▶ **Task description**: Repeat the lines of the listing below exactly, starting at the line that contains "Mask every instance" and running through the last line, both included, and only those.
====== Given records ======
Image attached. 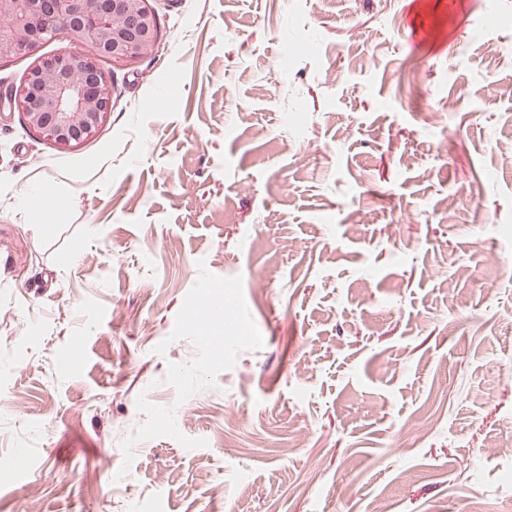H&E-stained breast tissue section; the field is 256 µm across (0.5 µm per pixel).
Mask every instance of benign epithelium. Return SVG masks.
Returning a JSON list of instances; mask_svg holds the SVG:
<instances>
[{
  "instance_id": "benign-epithelium-1",
  "label": "benign epithelium",
  "mask_w": 512,
  "mask_h": 512,
  "mask_svg": "<svg viewBox=\"0 0 512 512\" xmlns=\"http://www.w3.org/2000/svg\"><path fill=\"white\" fill-rule=\"evenodd\" d=\"M51 41L65 46L37 57L8 95L29 132L70 149L94 136L115 93L104 71L88 82L79 65L139 63L157 52L160 31L149 0H112V9L93 15L77 0H0V62L31 57Z\"/></svg>"
}]
</instances>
======
▶ **Finished exercise**:
Mask every instance of benign epithelium. Return SVG masks.
Returning a JSON list of instances; mask_svg holds the SVG:
<instances>
[{
  "instance_id": "benign-epithelium-1",
  "label": "benign epithelium",
  "mask_w": 512,
  "mask_h": 512,
  "mask_svg": "<svg viewBox=\"0 0 512 512\" xmlns=\"http://www.w3.org/2000/svg\"><path fill=\"white\" fill-rule=\"evenodd\" d=\"M51 41L65 46L37 57L8 95L29 132L70 149L94 136L115 93L104 71L88 82L79 65L139 63L157 52L160 31L149 0H112V9L93 15L77 0H0V62L31 57Z\"/></svg>"
}]
</instances>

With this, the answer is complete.